── The input
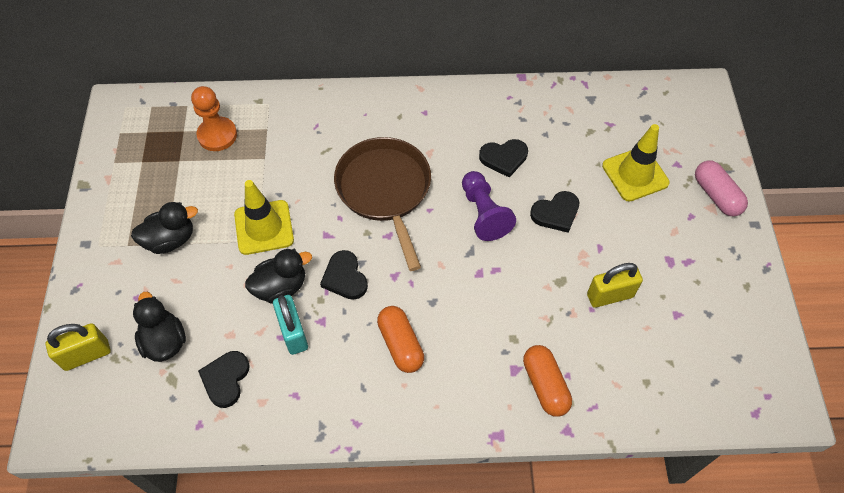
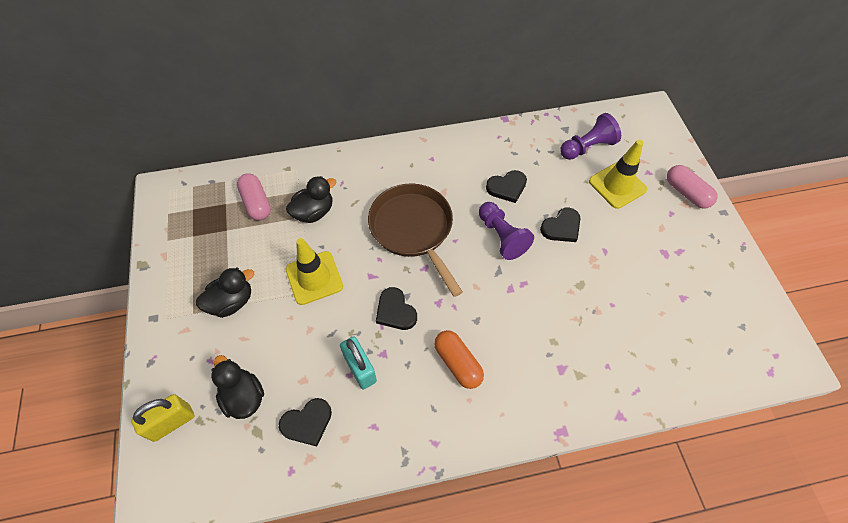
camera: 10 degrees left, 0 degrees up
(217, 135) = (256, 203): orange pawn -> pink capsule
(225, 379) = (307, 423): black heart -> black heart turned 120 degrees counterclockwise
(281, 287) = (340, 329): black duck -> black duck (314, 212)
(545, 385) = (591, 378): orange capsule -> none
(610, 295) = (624, 290): yellow padlock -> none
(611, 124) = (587, 147): none -> purple pawn

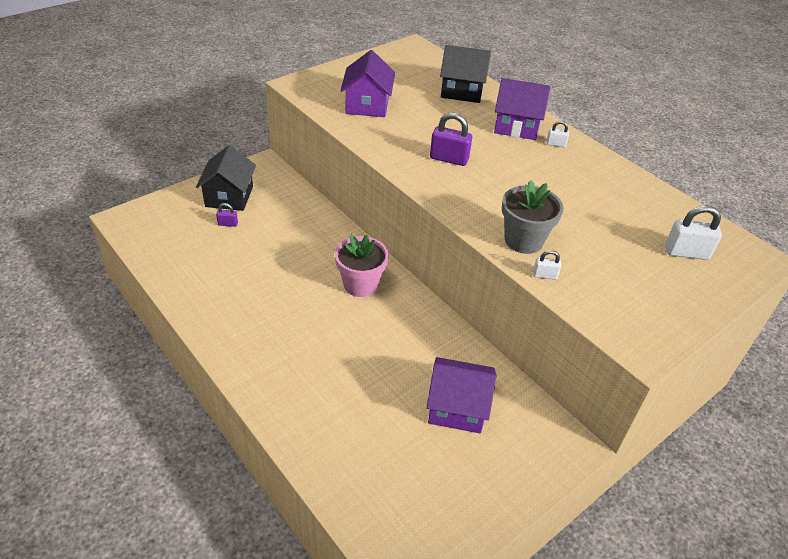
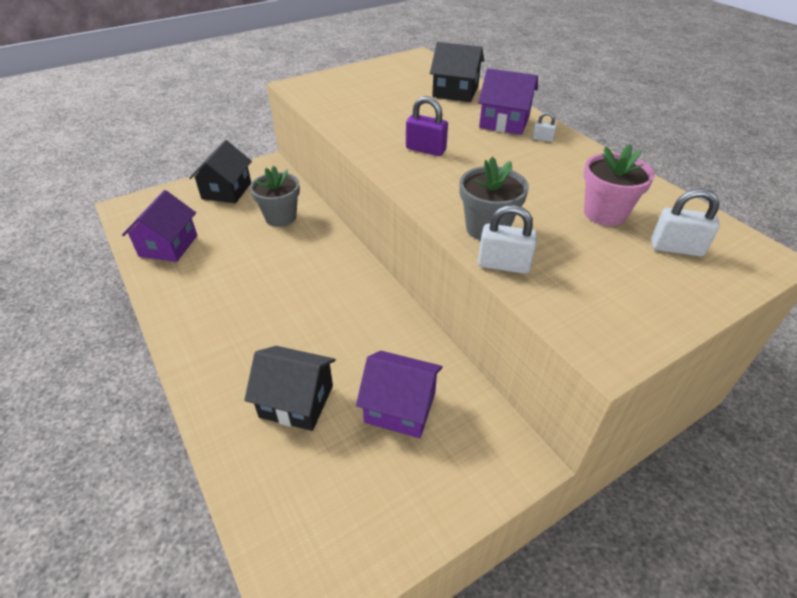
camera: 10 degrees right, 0 degrees up
(228, 224) = (217, 214): purple padlock -> none
(295, 224) = (280, 217): none -> grey flower pot
(360, 284) = (329, 275): pink flower pot -> pink flower pot (604, 213)
(362, 408) = (296, 401): none -> black house
(367, 105) = (357, 102): purple house -> purple house (168, 245)
(545, 275) = (503, 265): white padlock -> white padlock, size x1.86

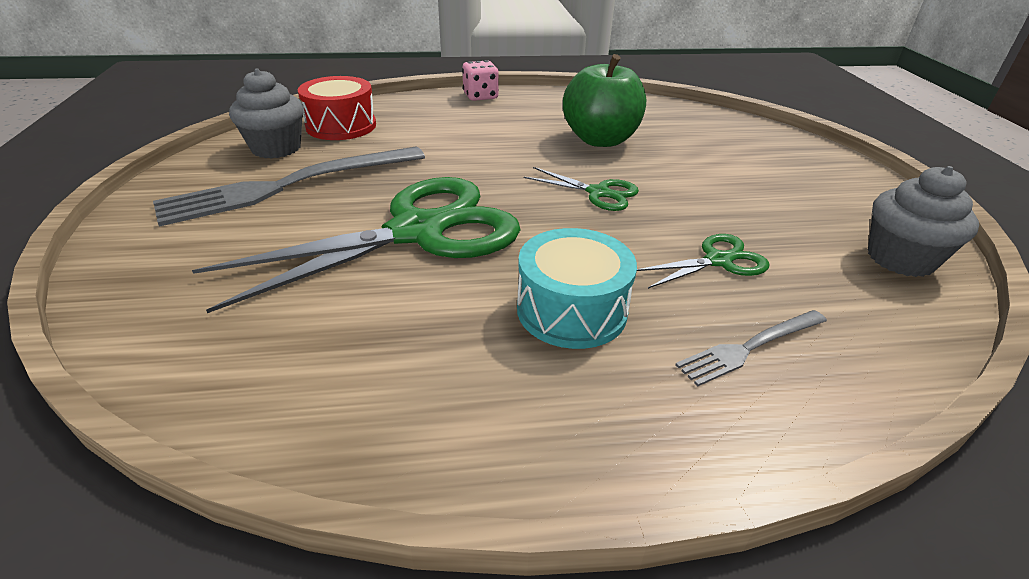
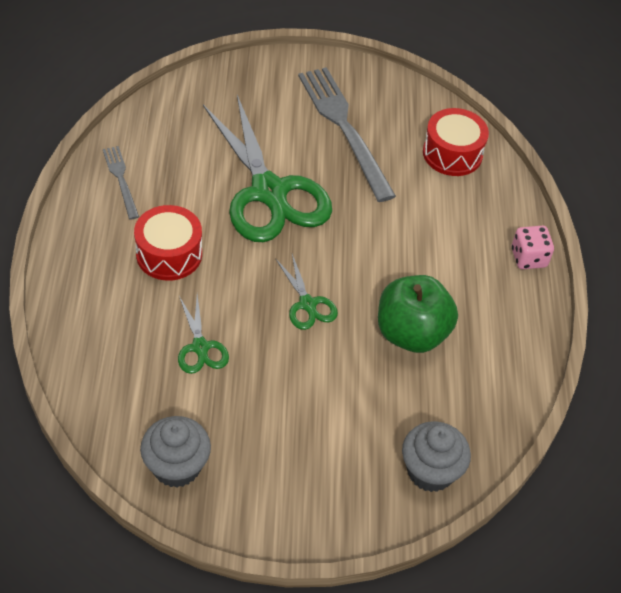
camera: 95 degrees right, 15 degrees up
(276, 148) = (408, 117): grey cupcake -> grey cupcake (430, 471)
(571, 310) = (169, 254): turquoise drum -> red drum
(598, 193) = (308, 304): green scissors -> green scissors turned 60 degrees counterclockwise
(750, 347) = (115, 327): grey fork -> grey fork (121, 179)

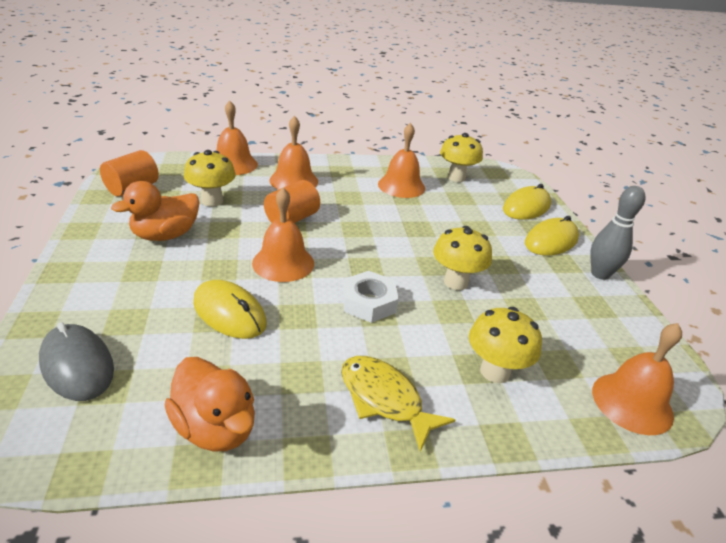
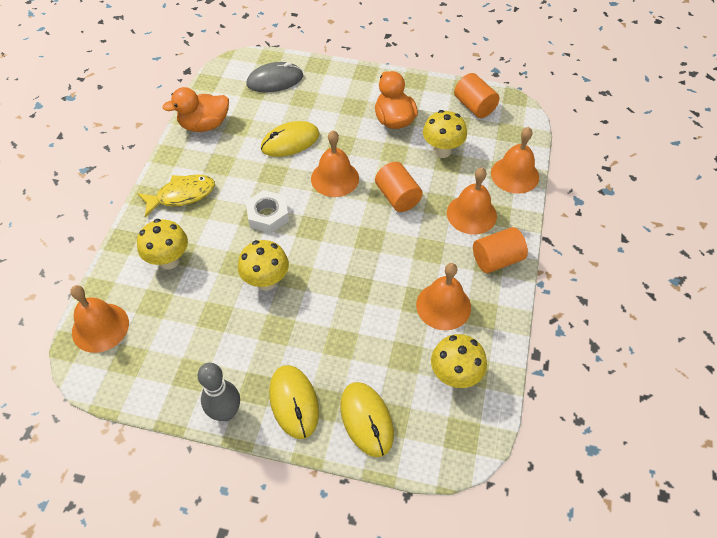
camera: 115 degrees right, 20 degrees up
(338, 168) = (497, 260): none -> orange cylinder

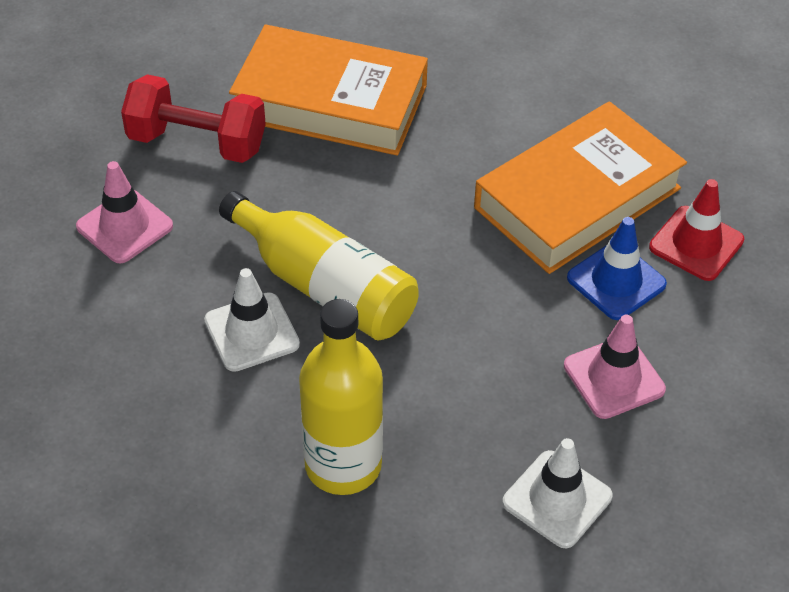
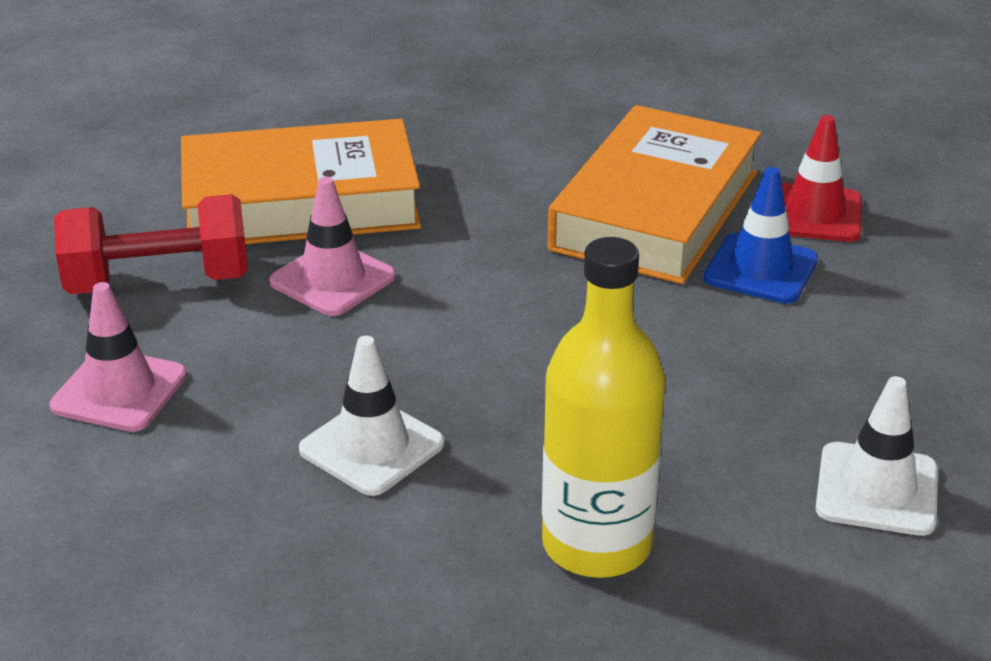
camera: 25 degrees left, 15 degrees down
(324, 286) = (429, 373): yellow bottle -> none
(614, 378) = (835, 355): pink traffic cone -> pink traffic cone (332, 279)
────
> **Problem**:
Of the records above, print only the lines from the one containing "(545, 385) = (591, 378): orange" through the one containing "camera: 95 degrees right, 15 degrees up", inclusive and unaltered, leaving out pictures.

> **Result**:
(545, 385) = (591, 378): orange capsule -> none
(610, 295) = (624, 290): yellow padlock -> none
(611, 124) = (587, 147): none -> purple pawn

camera: 10 degrees right, 0 degrees up
(228, 224) = (217, 214): purple padlock -> none
(295, 224) = (280, 217): none -> grey flower pot
(360, 284) = (329, 275): pink flower pot -> pink flower pot (604, 213)
(362, 408) = (296, 401): none -> black house
(367, 105) = (357, 102): purple house -> purple house (168, 245)
(545, 275) = (503, 265): white padlock -> white padlock, size x1.86

camera: 95 degrees right, 15 degrees up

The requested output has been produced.